### YOUR TASK
Filter the lines below, keeping each line that contains the word "back" and copying it unchanged.

Dataset rows:
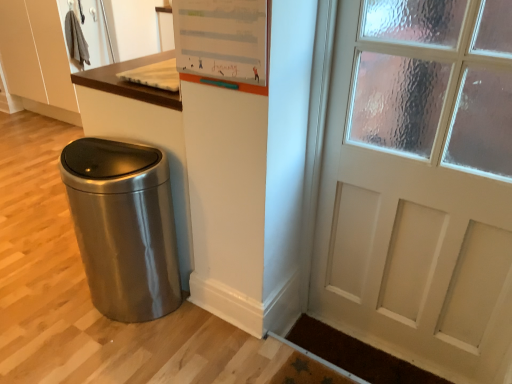
Question: From a real-world perspective, is satin metallic trash can at lower left positioned over brown textured mat at lower right based on gravity?

Choices:
 (A) no
 (B) yes

Answer: (B)

Question: Does satin metallic trash can at lower left appear on the right side of brown textured mat at lower right?

Choices:
 (A) no
 (B) yes

Answer: (A)

Question: Is brown textured mat at lower right surrounded by satin metallic trash can at lower left?

Choices:
 (A) no
 (B) yes

Answer: (A)

Question: Considering the relative positions of satin metallic trash can at lower left and brown textured mat at lower right in the image provided, is satin metallic trash can at lower left to the left of brown textured mat at lower right from the viewer's perspective?

Choices:
 (A) no
 (B) yes

Answer: (B)

Question: From a real-world perspective, is satin metallic trash can at lower left positioned under brown textured mat at lower right based on gravity?

Choices:
 (A) yes
 (B) no

Answer: (B)

Question: Is satin metallic trash can at lower left positioned with its back to brown textured mat at lower right?

Choices:
 (A) no
 (B) yes

Answer: (A)

Question: Does brown textured mat at lower right have a lesser width compared to white matte dry erase board at upper center?

Choices:
 (A) yes
 (B) no

Answer: (B)

Question: Is brown textured mat at lower right behind white matte dry erase board at upper center?

Choices:
 (A) yes
 (B) no

Answer: (A)

Question: Does brown textured mat at lower right lie in front of white matte dry erase board at upper center?

Choices:
 (A) yes
 (B) no

Answer: (B)

Question: Is brown textured mat at lower right positioned beyond the bounds of white matte dry erase board at upper center?

Choices:
 (A) no
 (B) yes

Answer: (B)

Question: Does brown textured mat at lower right appear on the left side of white matte dry erase board at upper center?

Choices:
 (A) no
 (B) yes

Answer: (A)

Question: From the image's perspective, would you say brown textured mat at lower right is shown under white matte dry erase board at upper center?

Choices:
 (A) no
 (B) yes

Answer: (B)

Question: Is satin metallic trash can at lower left at the back of brown textured mat at lower right?

Choices:
 (A) no
 (B) yes

Answer: (A)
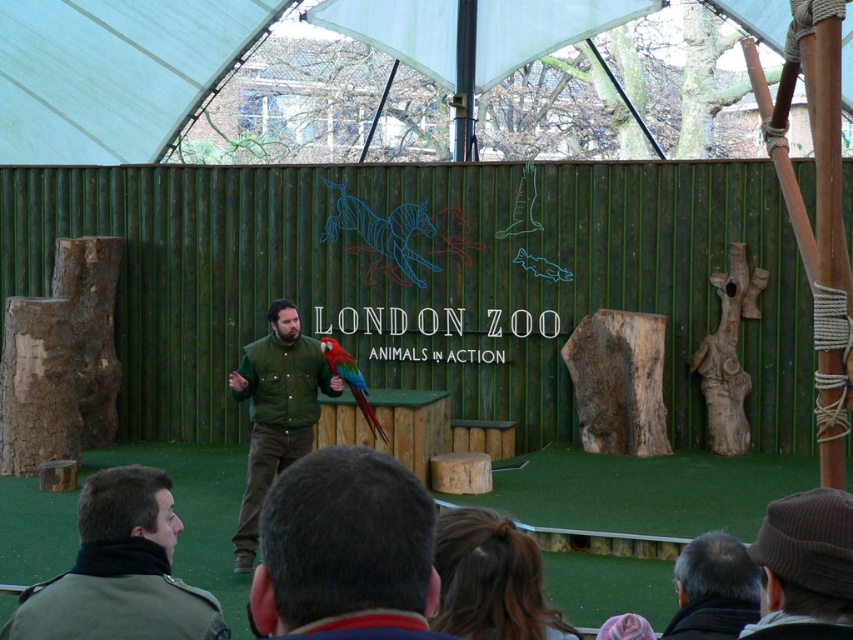
What are the coordinates of the white fabric canopy at upper center?

The white fabric canopy at upper center is located at point (x=113, y=72).

You are a visitor at the London Zoo presentation. You see the green matte jacket at lower left and the shiny multicolored parrot at center. Which object is positioned lower in the image?

The green matte jacket at lower left is positioned below the shiny multicolored parrot at center, so it is lower in the image.

You are a photographer at London Zoo. You want to take a photo of the gray hair at lower right and the shiny multicolored parrot at center. Which object should you focus on first if you want to capture both in focus without adjusting the camera settings?

The gray hair at lower right has a lesser height compared to the shiny multicolored parrot at center, so you should focus on the shiny multicolored parrot at center first since it is taller and will be in focus if the gray hair at lower right is also within the depth of field.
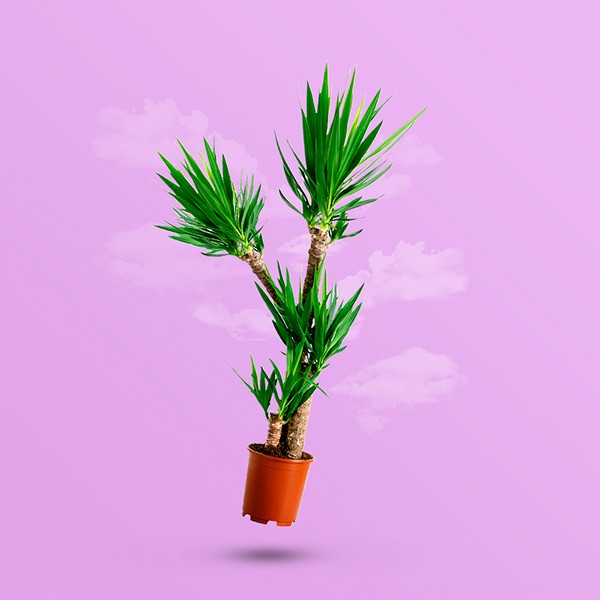
At what (x,y) coordinates should I click in order to perform the action: click on plant. Please return your answer as a coordinate pair (x, y). The height and width of the screenshot is (600, 600). Looking at the image, I should click on (297, 421).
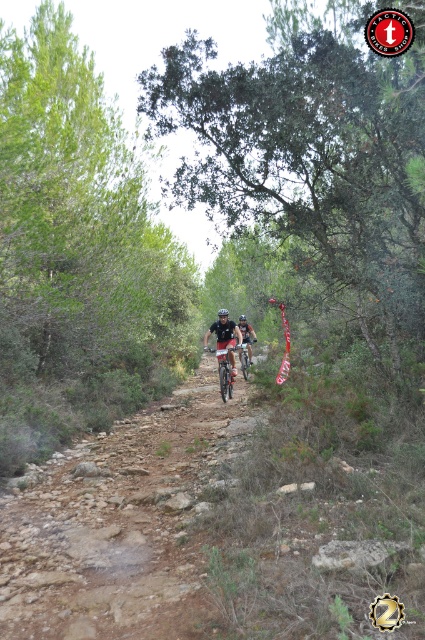
You are a mountain biker planning to take a shortcut through the trail. There is a point marked at coordinates point (x=121, y=522). Is this point on the dirt rocky terrain at center?

Yes, the dirt rocky terrain at center is located at point (x=121, y=522), so the point is on the dirt rocky terrain at center.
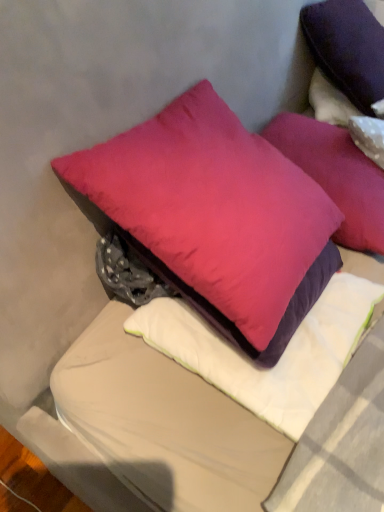
Question: Is purple velvet pillow at upper right, marked as the 5th pillow in a bottom-to-top arrangement, closer to the viewer compared to matte pink pillow at center, marked as the third pillow in a bottom-to-top arrangement?

Choices:
 (A) no
 (B) yes

Answer: (A)

Question: From a real-world perspective, is purple velvet pillow at upper right, marked as the 5th pillow in a bottom-to-top arrangement, on matte pink pillow at center, marked as the third pillow in a bottom-to-top arrangement?

Choices:
 (A) no
 (B) yes

Answer: (B)

Question: Does purple velvet pillow at upper right, marked as the 5th pillow in a bottom-to-top arrangement, touch matte pink pillow at center, which is the 3th pillow from top to bottom?

Choices:
 (A) no
 (B) yes

Answer: (A)

Question: Is purple velvet pillow at upper right, marked as the 5th pillow in a bottom-to-top arrangement, oriented away from matte pink pillow at center, which is the 3th pillow from top to bottom?

Choices:
 (A) yes
 (B) no

Answer: (B)

Question: Can you confirm if purple velvet pillow at upper right, marked as the 5th pillow in a bottom-to-top arrangement, is positioned to the left of matte pink pillow at center, which is the 3th pillow from top to bottom?

Choices:
 (A) no
 (B) yes

Answer: (A)

Question: Considering the positions of purple velvet pillow at upper right, placed as the first pillow when sorted from top to bottom, and satin purple pillow at center, arranged as the 1th pillow when ordered from the bottom, in the image, is purple velvet pillow at upper right, placed as the first pillow when sorted from top to bottom, bigger or smaller than satin purple pillow at center, arranged as the 1th pillow when ordered from the bottom,?

Choices:
 (A) big
 (B) small

Answer: (A)

Question: Considering their positions, is purple velvet pillow at upper right, marked as the 5th pillow in a bottom-to-top arrangement, located in front of or behind satin purple pillow at center, arranged as the 1th pillow when ordered from the bottom?

Choices:
 (A) behind
 (B) front

Answer: (A)

Question: In the image, is purple velvet pillow at upper right, marked as the 5th pillow in a bottom-to-top arrangement, on the left side or the right side of satin purple pillow at center, arranged as the 1th pillow when ordered from the bottom?

Choices:
 (A) left
 (B) right

Answer: (B)

Question: Considering the positions of purple velvet pillow at upper right, marked as the 5th pillow in a bottom-to-top arrangement, and satin purple pillow at center, arranged as the 1th pillow when ordered from the bottom, in the image, is purple velvet pillow at upper right, marked as the 5th pillow in a bottom-to-top arrangement, wider or thinner than satin purple pillow at center, arranged as the 1th pillow when ordered from the bottom,?

Choices:
 (A) thin
 (B) wide

Answer: (B)

Question: In terms of size, does purple matte pillow at upper right, placed as the 4th pillow when sorted from bottom to top, appear bigger or smaller than matte pink pillow at center, marked as the third pillow in a bottom-to-top arrangement?

Choices:
 (A) big
 (B) small

Answer: (B)

Question: Considering the relative positions of purple matte pillow at upper right, the second pillow from the top, and matte pink pillow at center, which is the 3th pillow from top to bottom, in the image provided, is purple matte pillow at upper right, the second pillow from the top, to the left or to the right of matte pink pillow at center, which is the 3th pillow from top to bottom,?

Choices:
 (A) left
 (B) right

Answer: (B)

Question: Is purple matte pillow at upper right, placed as the 4th pillow when sorted from bottom to top, taller or shorter than matte pink pillow at center, which is the 3th pillow from top to bottom?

### THE SOLUTION
Question: Is satin metallic trash can at lower left positioned with its back to brown textured mat at lower right?
Question: Is satin metallic trash can at lower left at the back of brown textured mat at lower right?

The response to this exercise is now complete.